#### EXERCISE PROMPT:
Print nothing but the lines from the start of the listing below through the line that contains "The Leitkegel/rosa ended". Do not include the pictures.

#### EXERCISE MATERIAL:
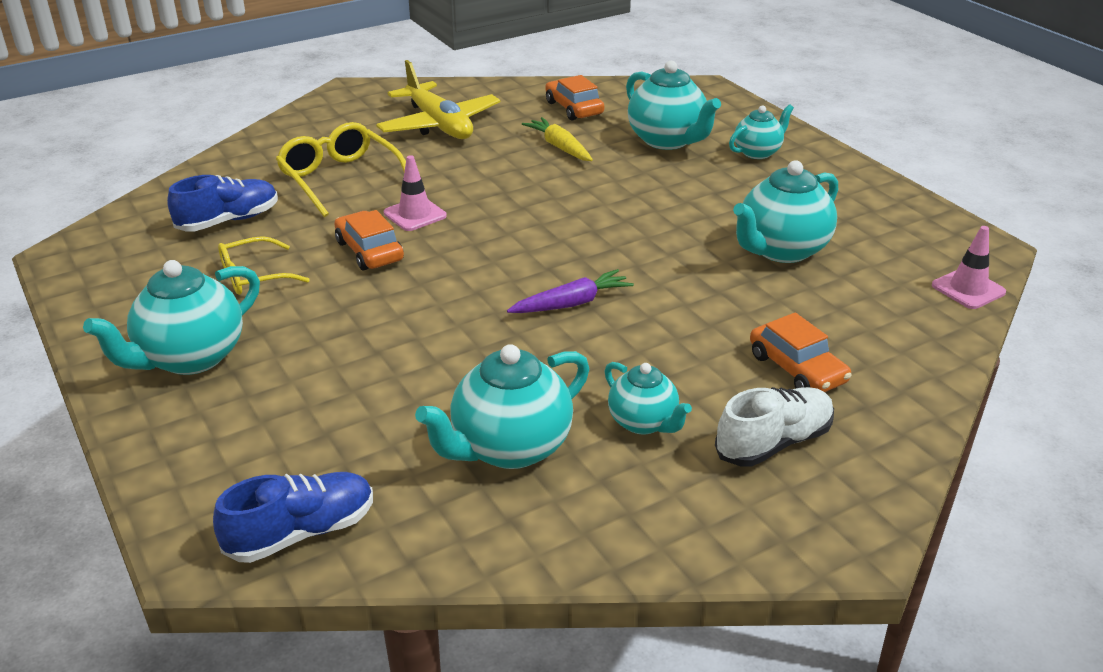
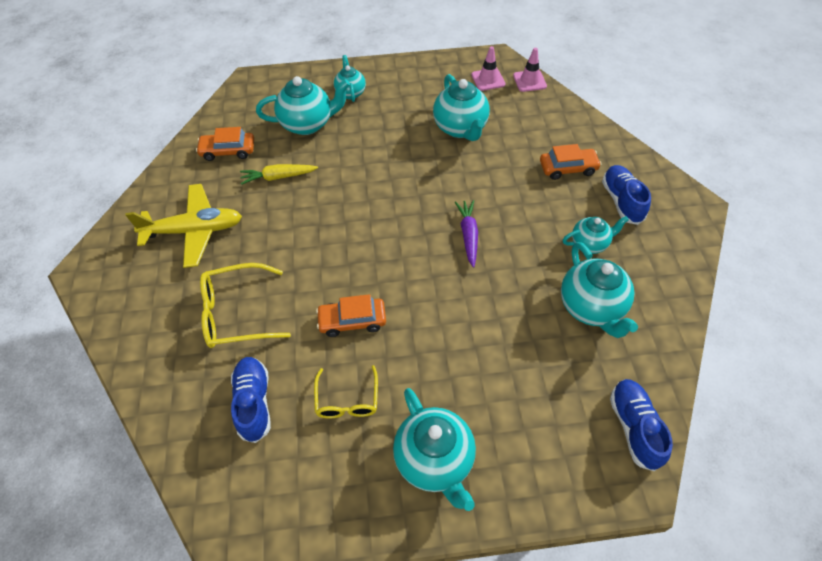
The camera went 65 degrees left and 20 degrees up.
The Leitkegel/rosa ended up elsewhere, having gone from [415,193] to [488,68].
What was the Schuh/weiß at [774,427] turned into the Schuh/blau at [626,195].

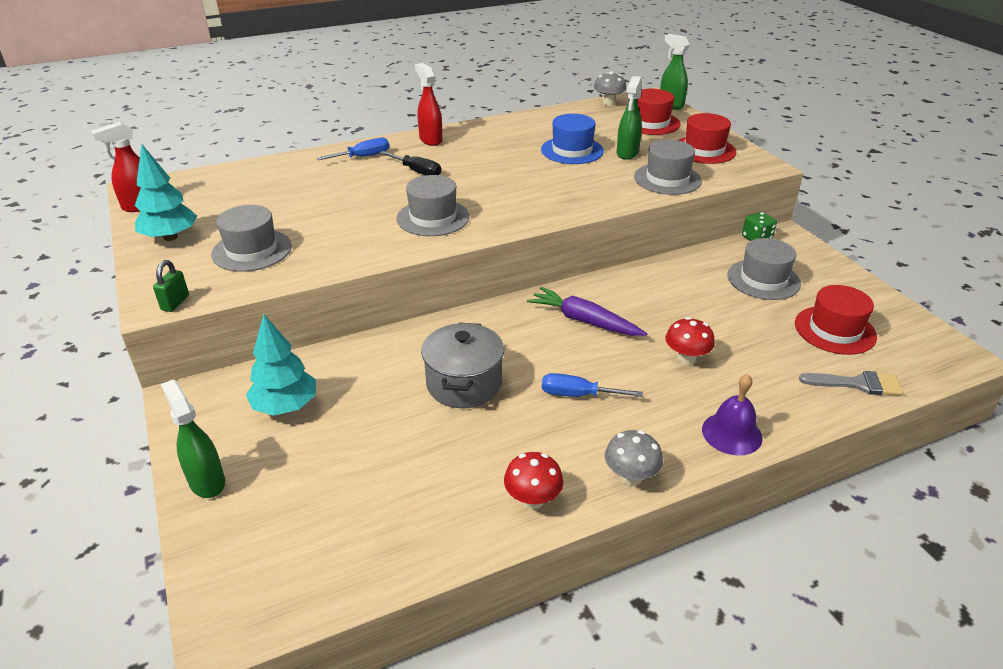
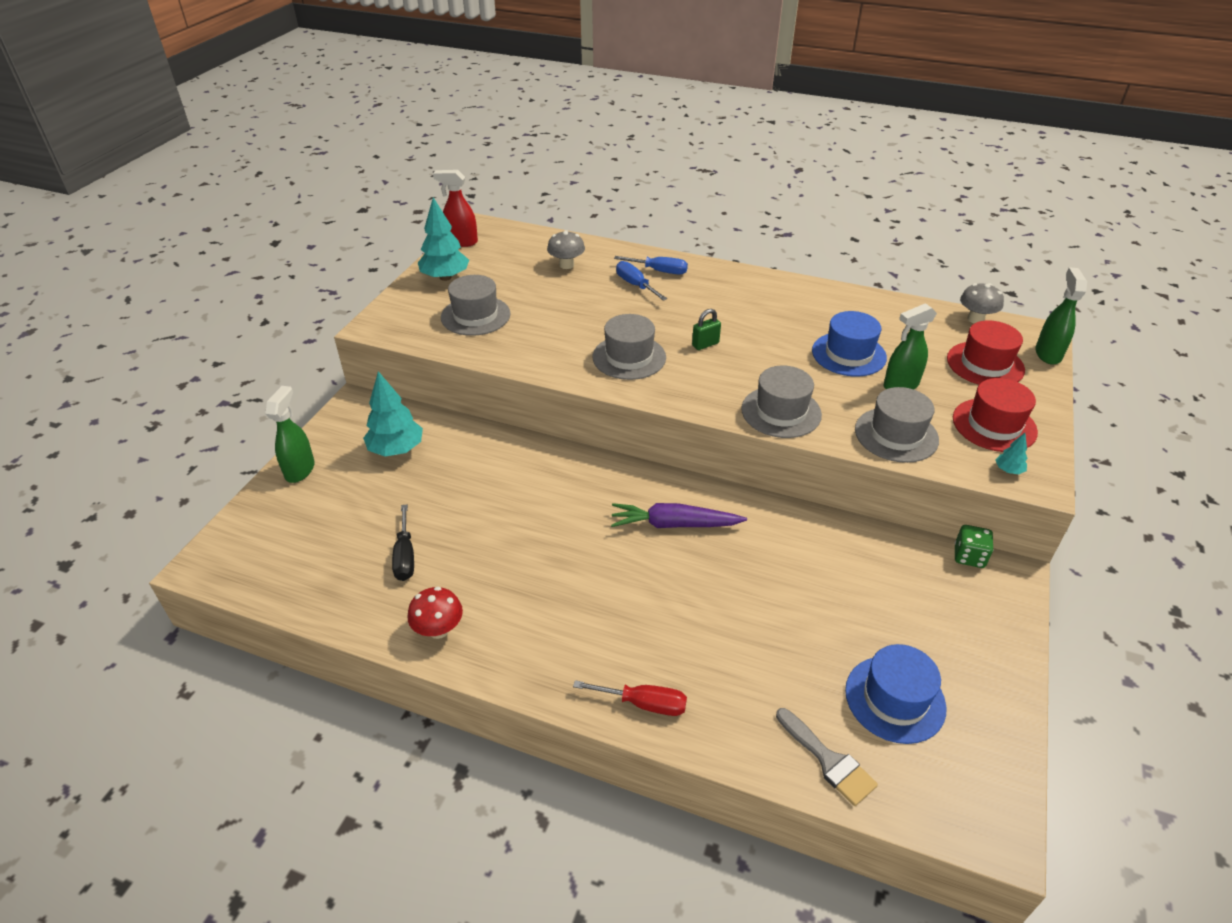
The camera went 45 degrees right and 5 degrees up.
The second view lost the Sprühflasche/rot at [428,104].
The second view lost the Kochtopf/grau at [462,365].
The second view lost the Pilz/rot at [690,341].
The second view gained the Baum/türkis at [1012,453].
The Vorhängeschloss/grün ended up elsewhere, having gone from [171,286] to [706,329].
The Schraubenzieher/schwarz ended up elsewhere, having gone from [410,163] to [403,542].
The Schraubenzieher/blau ended up elsewhere, having gone from [592,385] to [641,281].
The Pilz/grau ended up elsewhere, having gone from [634,458] to [566,249].
The Hut/grau ended up elsewhere, having gone from [764,269] to [781,401].
Where the Glocke/lila stood at [732,414], the Schraubenzieher/rot came to stand at [630,698].
What was the Hut/rot at [836,320] turned into the Hut/blau at [896,694].
The Karotte/lila at [587,311] ended up facing another way, 75 degrees counterclockwise from before.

#### RESULT OF THIS EXERCISE:
The camera went 65 degrees left and 20 degrees up.
The Leitkegel/rosa ended up elsewhere, having gone from [415,193] to [488,68].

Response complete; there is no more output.